## TASK STATEMENT
After finding the line that holds "R9: 270 (N10, N15) -> none" below, set down that line and the rest through the final one exactly, leaving the pictures out.
────────────────────
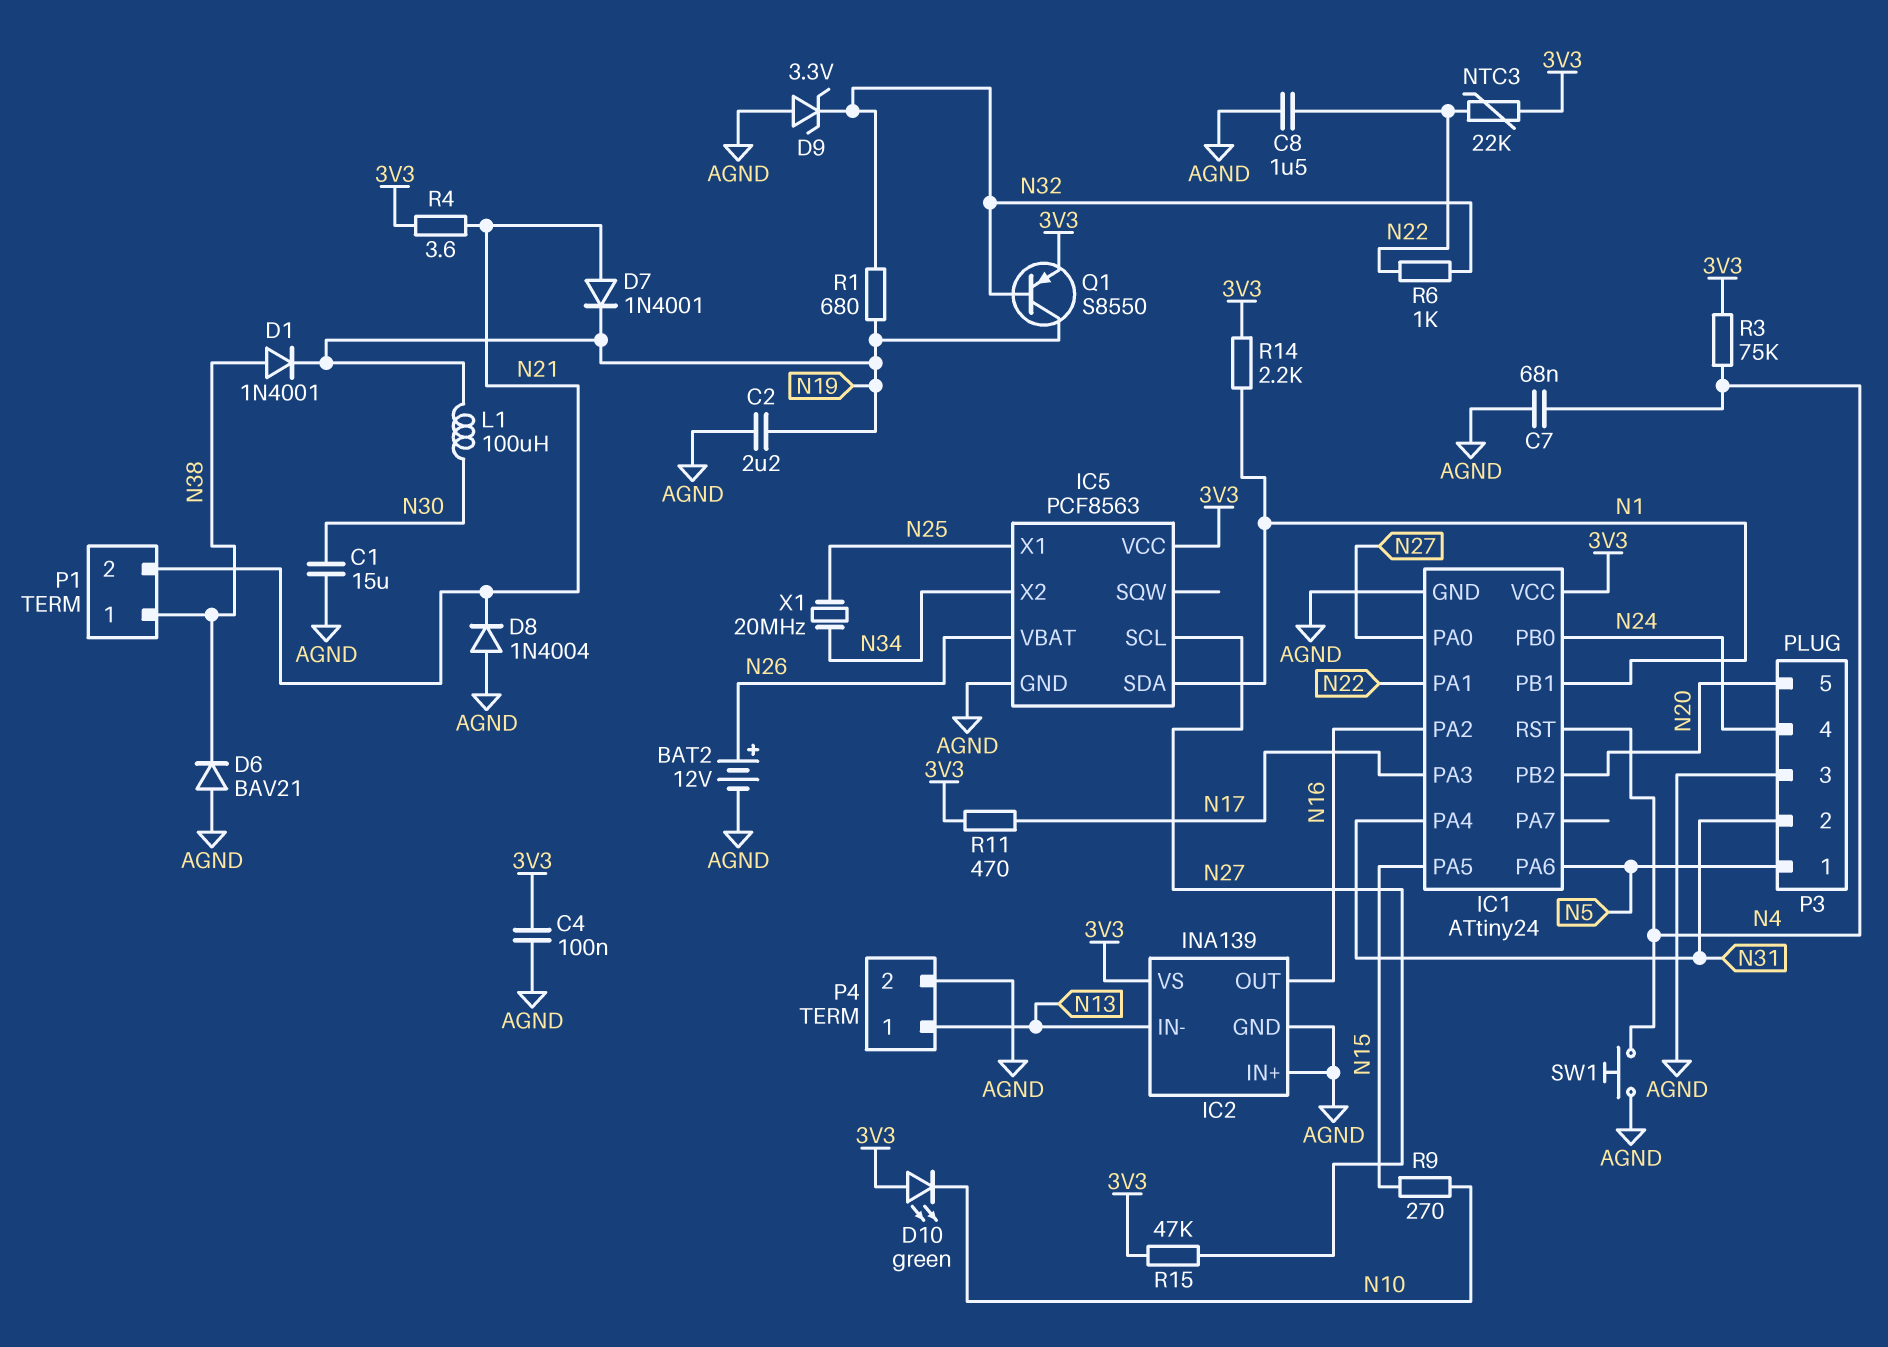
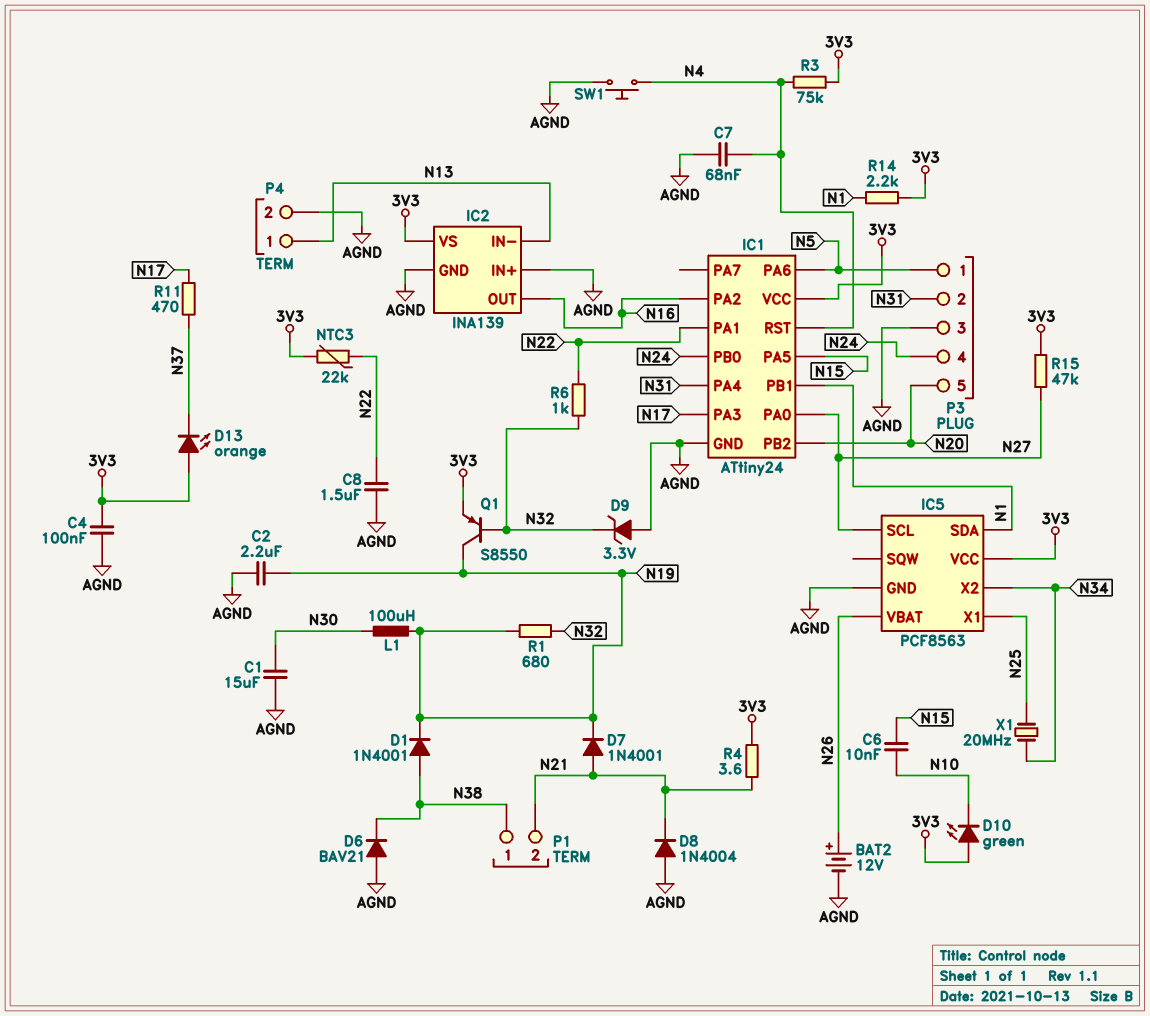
C6: none -> 10nF (N10, N15)
D13: none -> LED orange (A 3V3, K N37)
R9: 270 (N10, N15) -> none
R11: 470 (3V3, N17) -> 470 (N17, N37)

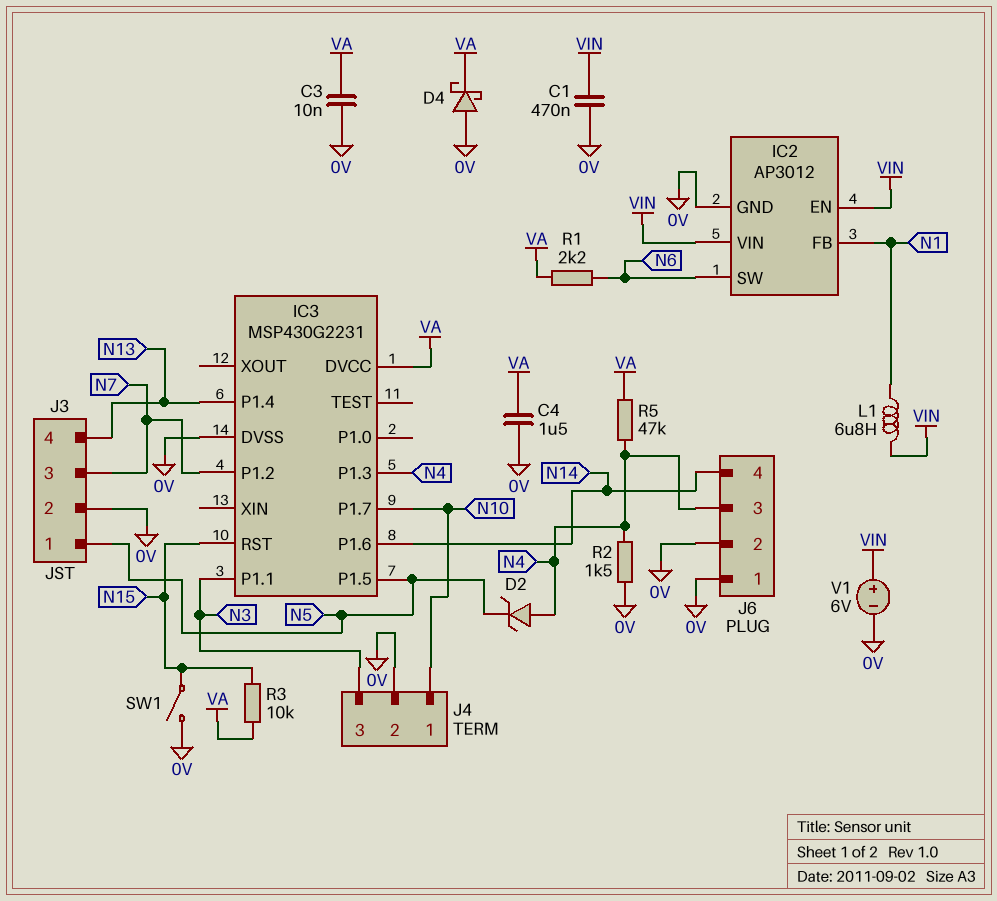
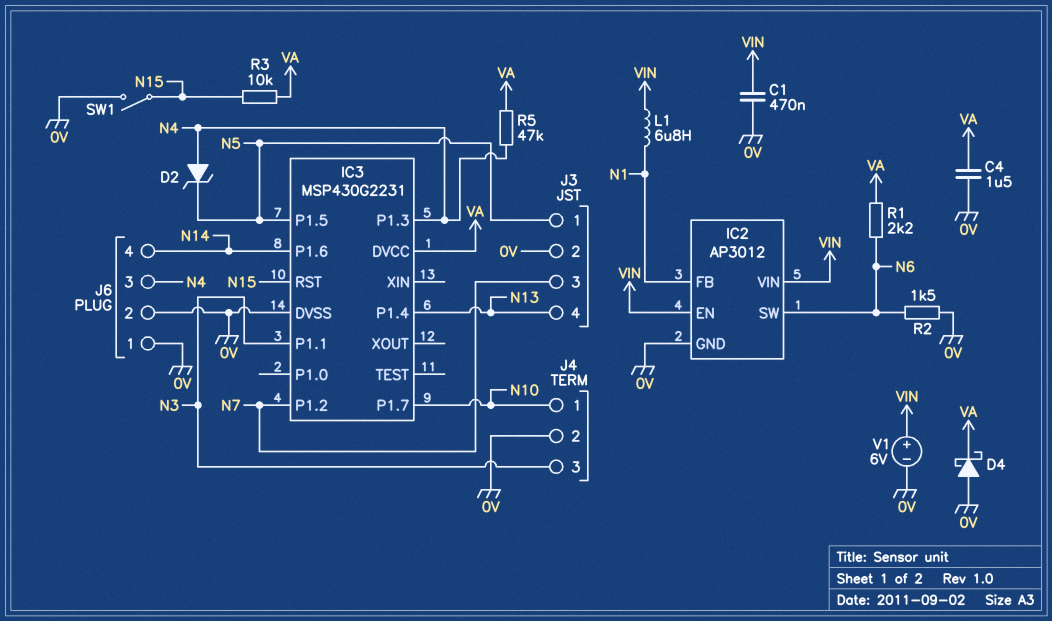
C3: 10nF (0V, VA) -> none
R2: 1.5k (0V, N4) -> 1.5k (0V, N6)

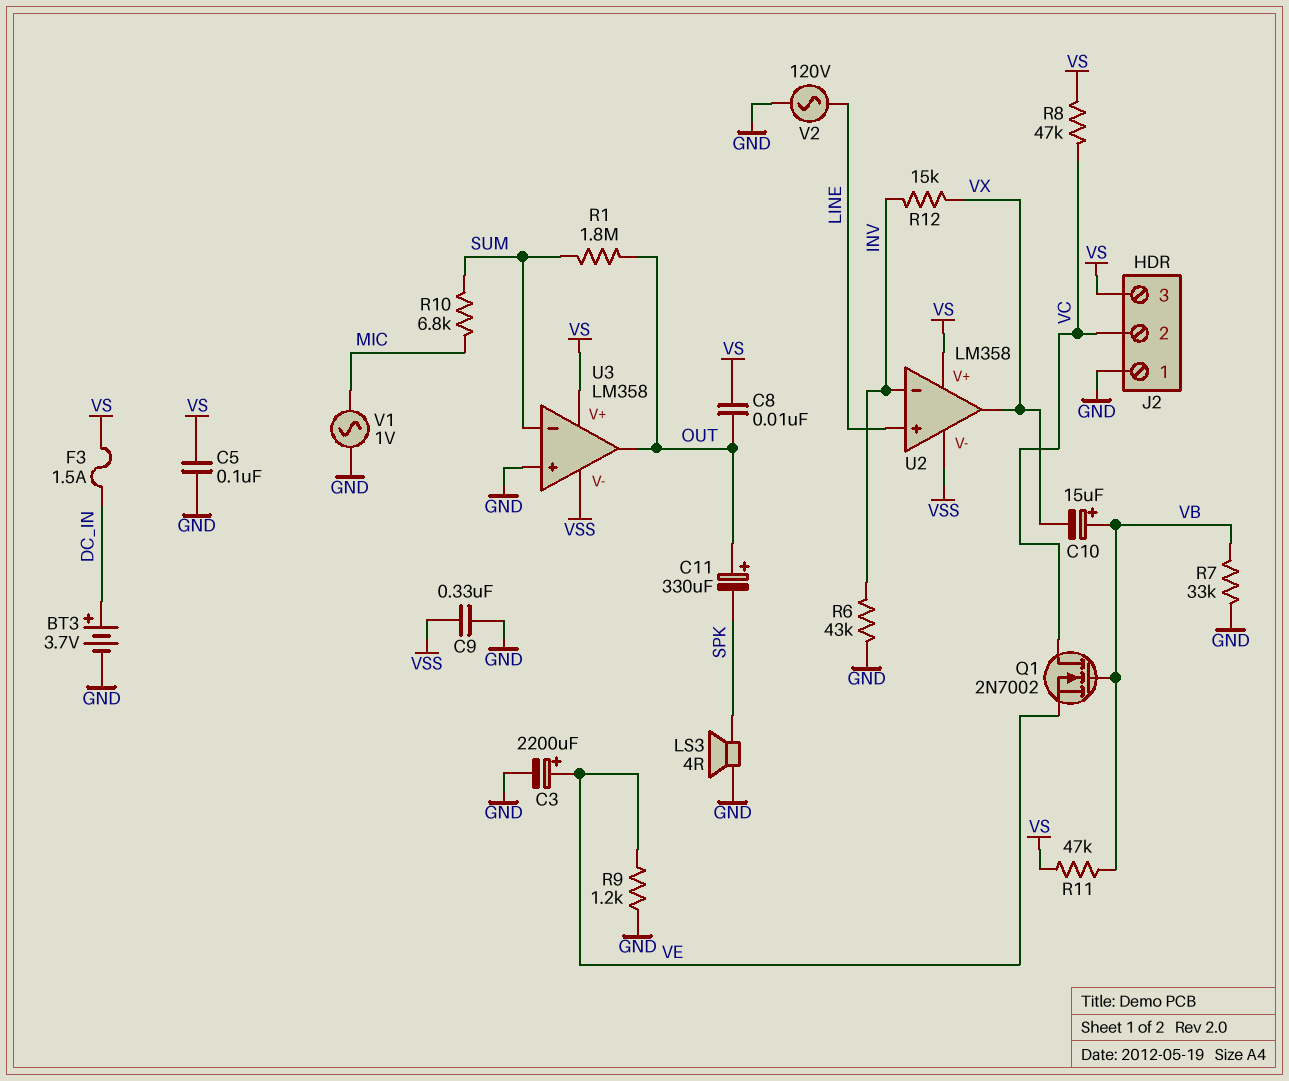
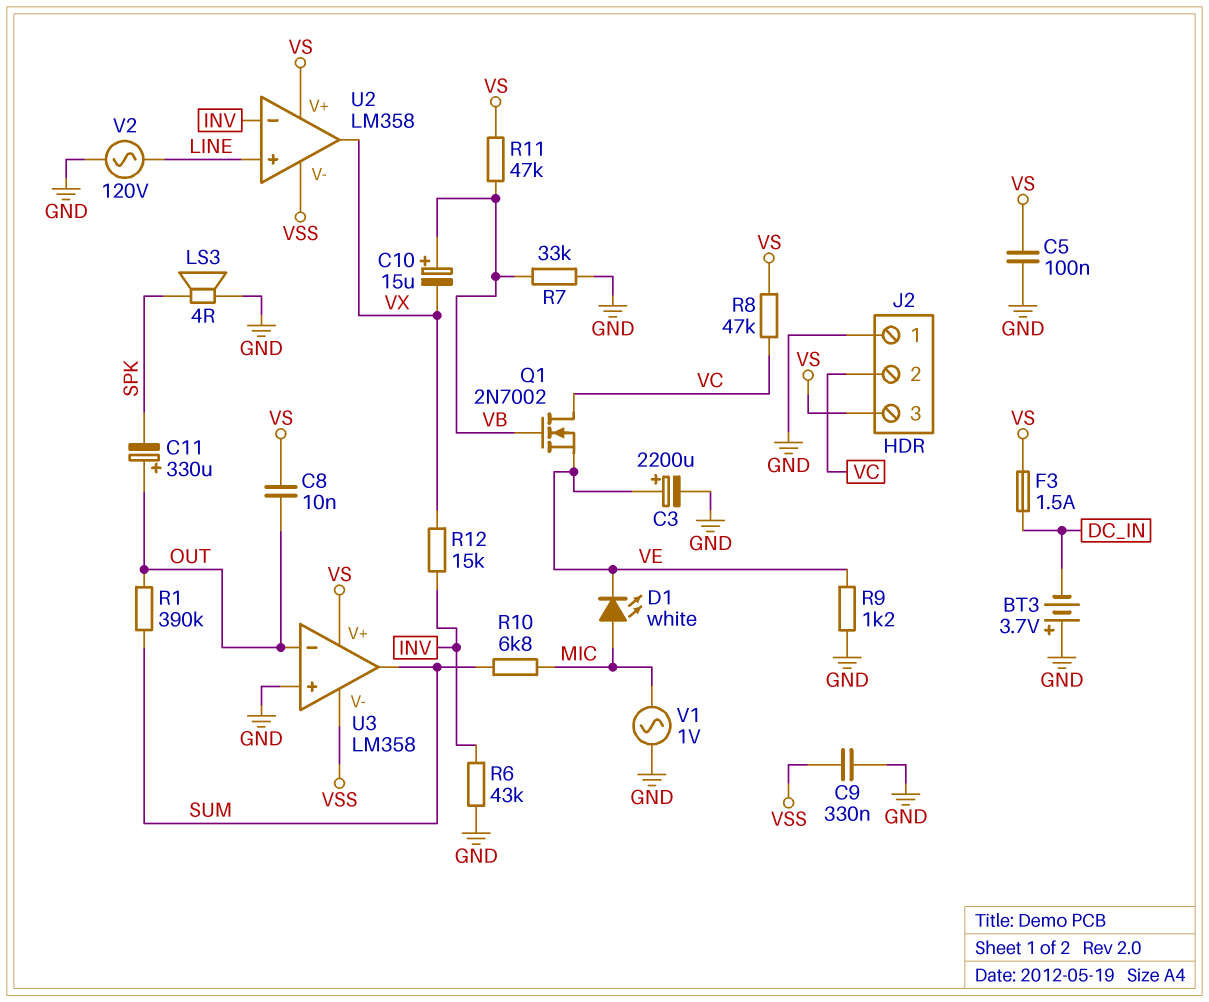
BT3: 3.7V (plus DC_IN, minus GND) -> 3.7V (plus GND, minus DC_IN)
D1: none -> LED white (A MIC, K VE)
R1: 1.8M (OUT, SUM) -> 390k (OUT, SUM)
U3 pin in-: SUM -> OUT
U3 pin out: OUT -> SUM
────────────────────
## EXPECTED OUTPUT
R9: 270 (N10, N15) -> none
R11: 470 (3V3, N17) -> 470 (N17, N37)

C3: 10nF (0V, VA) -> none
R2: 1.5k (0V, N4) -> 1.5k (0V, N6)

BT3: 3.7V (plus DC_IN, minus GND) -> 3.7V (plus GND, minus DC_IN)
D1: none -> LED white (A MIC, K VE)
R1: 1.8M (OUT, SUM) -> 390k (OUT, SUM)
U3 pin in-: SUM -> OUT
U3 pin out: OUT -> SUM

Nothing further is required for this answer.